### EXERCISE AIM
The listing below holds a line with "camera: 40 degrees right, 15 degrees up" and a line with "(409, 145) = (573, 376): grey". Reproduce those two lines exactly, plus everything between them.

___ EXTRACTED MATERIAL

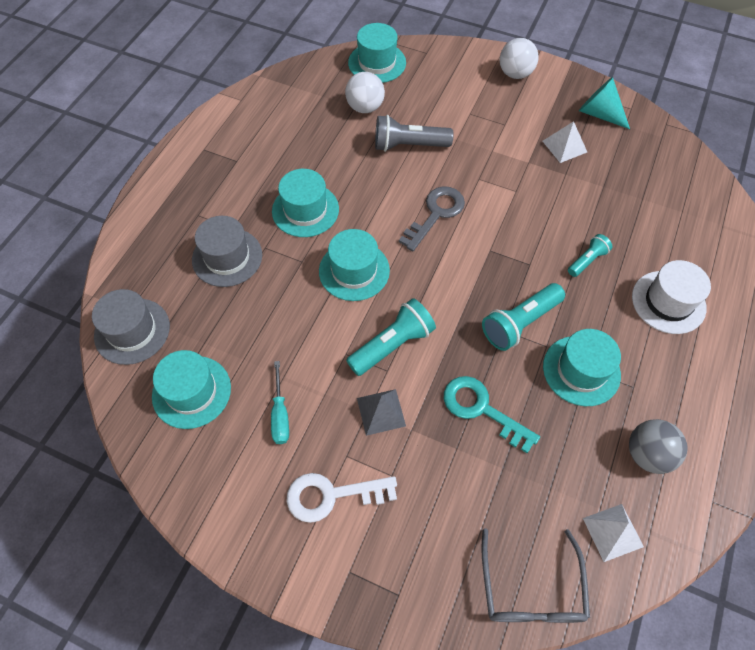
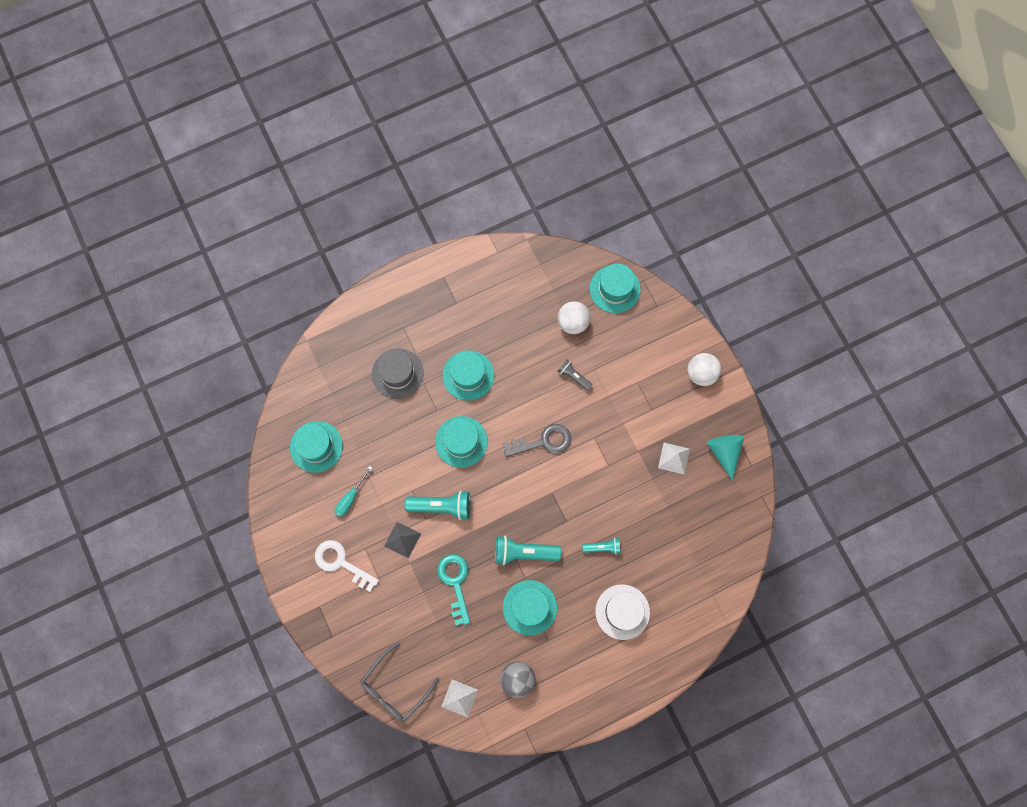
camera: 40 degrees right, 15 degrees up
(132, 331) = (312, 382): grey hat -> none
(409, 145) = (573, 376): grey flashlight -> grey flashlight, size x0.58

______
___ EXTRACTED MATERIAL

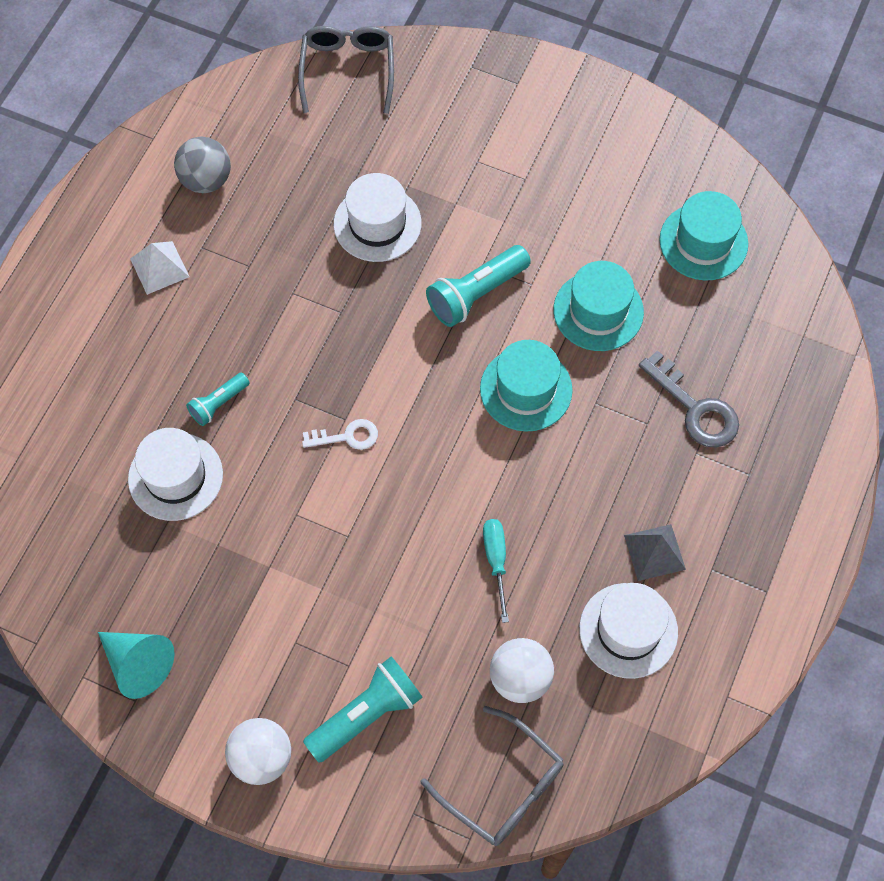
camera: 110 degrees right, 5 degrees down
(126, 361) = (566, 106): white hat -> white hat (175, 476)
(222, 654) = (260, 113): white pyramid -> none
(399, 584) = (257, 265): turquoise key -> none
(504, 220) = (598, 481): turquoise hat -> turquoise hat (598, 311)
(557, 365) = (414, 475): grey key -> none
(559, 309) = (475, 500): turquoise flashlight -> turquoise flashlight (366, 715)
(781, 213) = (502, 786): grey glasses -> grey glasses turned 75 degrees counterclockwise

______

### ANSWER TO THE EXERCISE
camera: 40 degrees right, 15 degrees up
(132, 331) = (312, 382): grey hat -> none
(409, 145) = (573, 376): grey flashlight -> grey flashlight, size x0.58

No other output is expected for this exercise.